## TASK REQUIREMENTS
Word for word, repeat the data that follows. Do not include the pictures.

## THE RECORDS
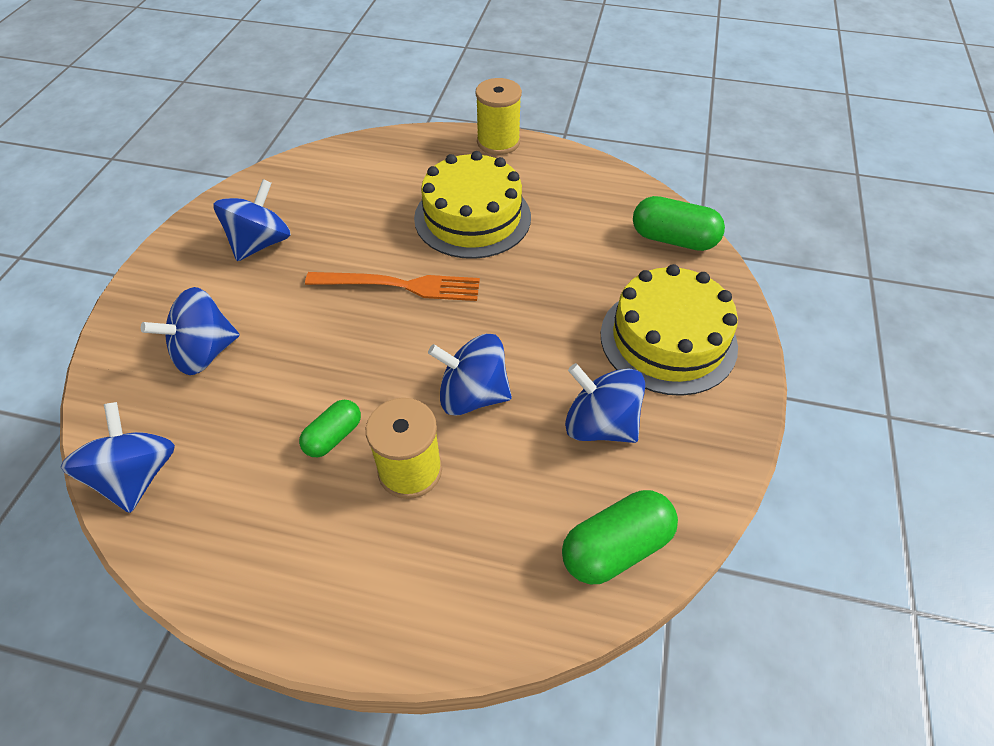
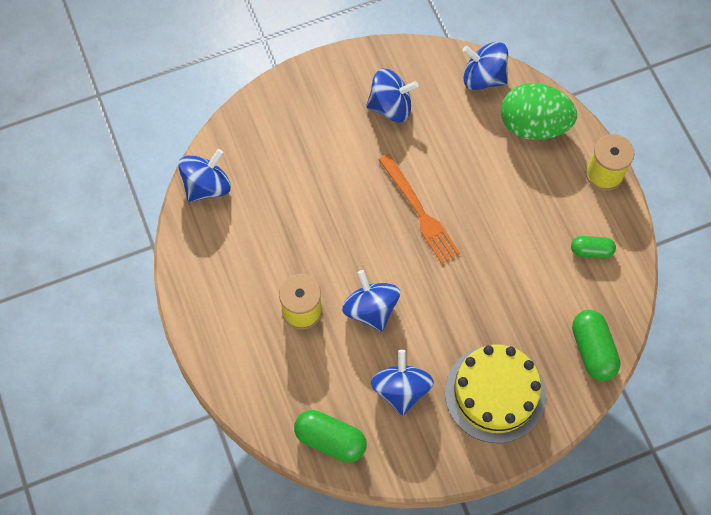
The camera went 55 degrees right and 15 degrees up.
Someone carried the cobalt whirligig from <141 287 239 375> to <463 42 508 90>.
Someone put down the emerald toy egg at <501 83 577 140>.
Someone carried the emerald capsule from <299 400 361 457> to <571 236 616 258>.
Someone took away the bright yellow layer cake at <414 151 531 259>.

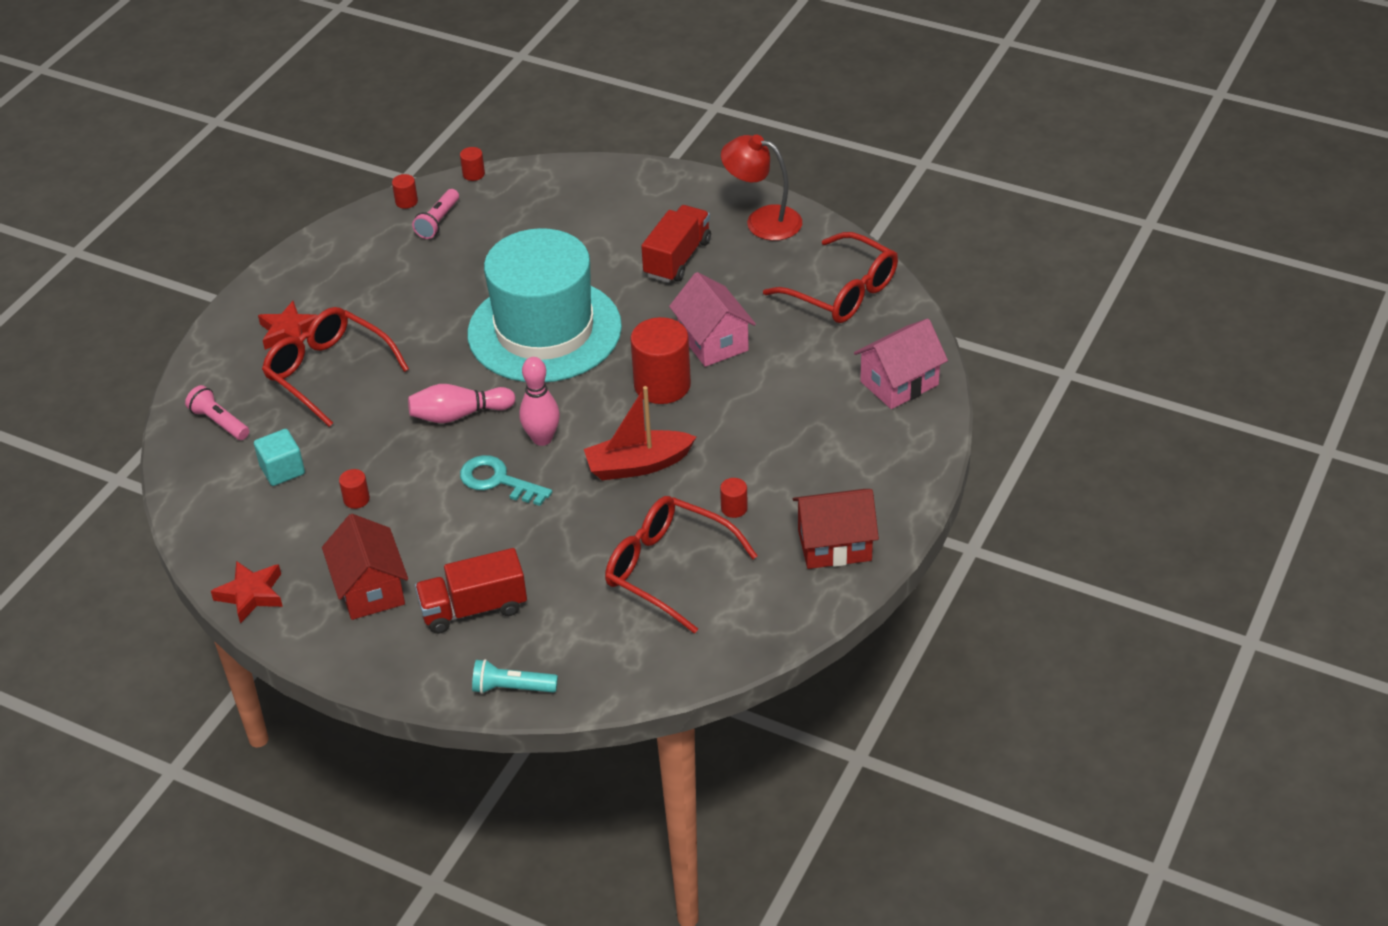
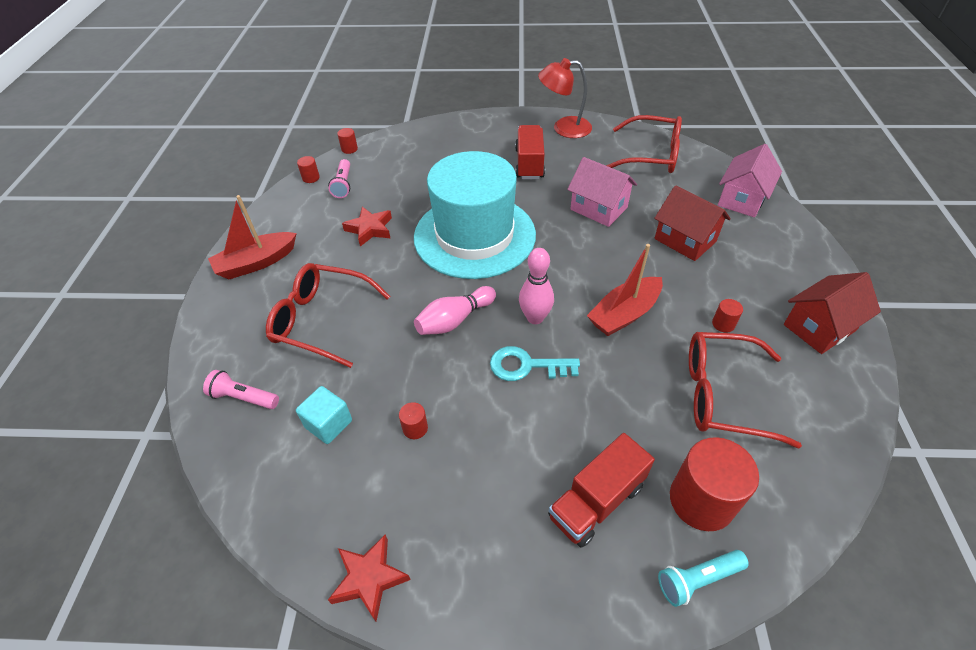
The camera went 25 degrees left and 5 degrees up.
Someone put down the crimson sailboat at <208 195 297 279>.
Someone carried the crimson five-pointed star from <258 301 318 350> to <342 207 392 247>.
Someone carried the crimson toy house from <322 514 408 620> to <654 185 731 261>.
Someone carried the crimson cylinder from <630 317 691 404> to <670 437 759 531>.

## ANSWER BOX
The camera went 55 degrees right and 15 degrees up.
Someone carried the cobalt whirligig from <141 287 239 375> to <463 42 508 90>.
Someone put down the emerald toy egg at <501 83 577 140>.
Someone carried the emerald capsule from <299 400 361 457> to <571 236 616 258>.
Someone took away the bright yellow layer cake at <414 151 531 259>.

The camera went 25 degrees left and 5 degrees up.
Someone put down the crimson sailboat at <208 195 297 279>.
Someone carried the crimson five-pointed star from <258 301 318 350> to <342 207 392 247>.
Someone carried the crimson toy house from <322 514 408 620> to <654 185 731 261>.
Someone carried the crimson cylinder from <630 317 691 404> to <670 437 759 531>.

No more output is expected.